*Task objective*
If a line in the data holds the string "black", list it.

Supplied records section start

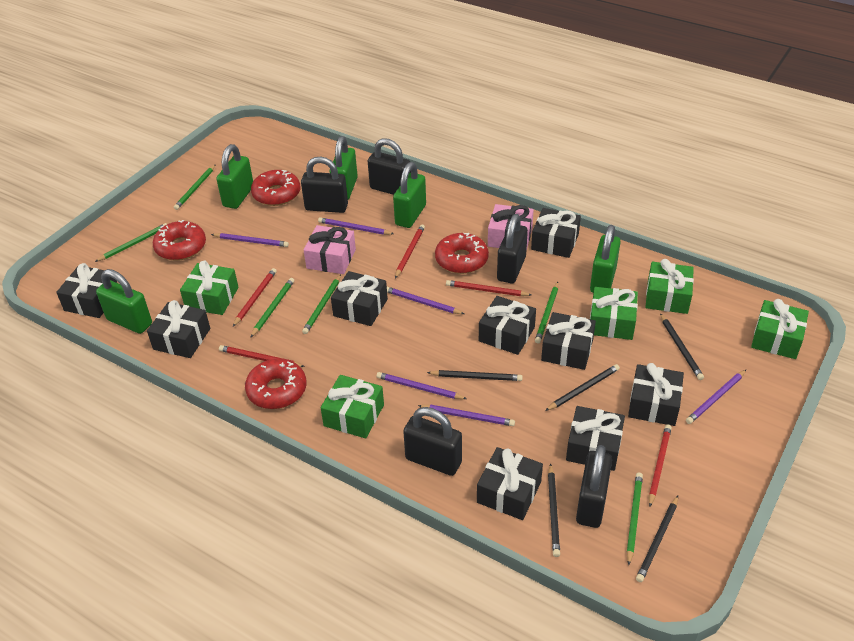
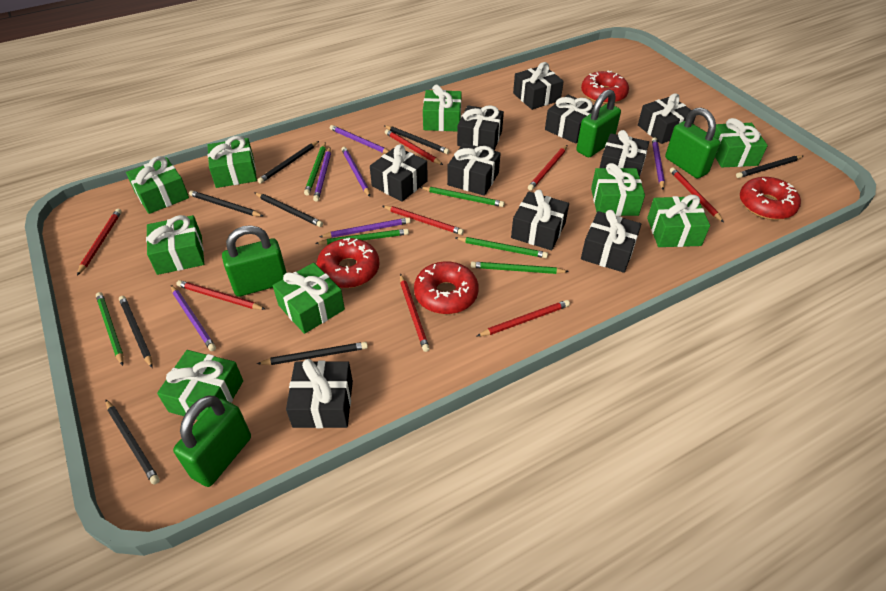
black gift: 9 -> 10
black padlock: 5 -> 0
black pencil: 5 -> 8
green gift: 5 -> 9
green padlock: 5 -> 4
pink gift: 2 -> 0
red pencil: 5 -> 8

Supplied records section end

*Answer to the exercise*
black gift: 9 -> 10
black padlock: 5 -> 0
black pencil: 5 -> 8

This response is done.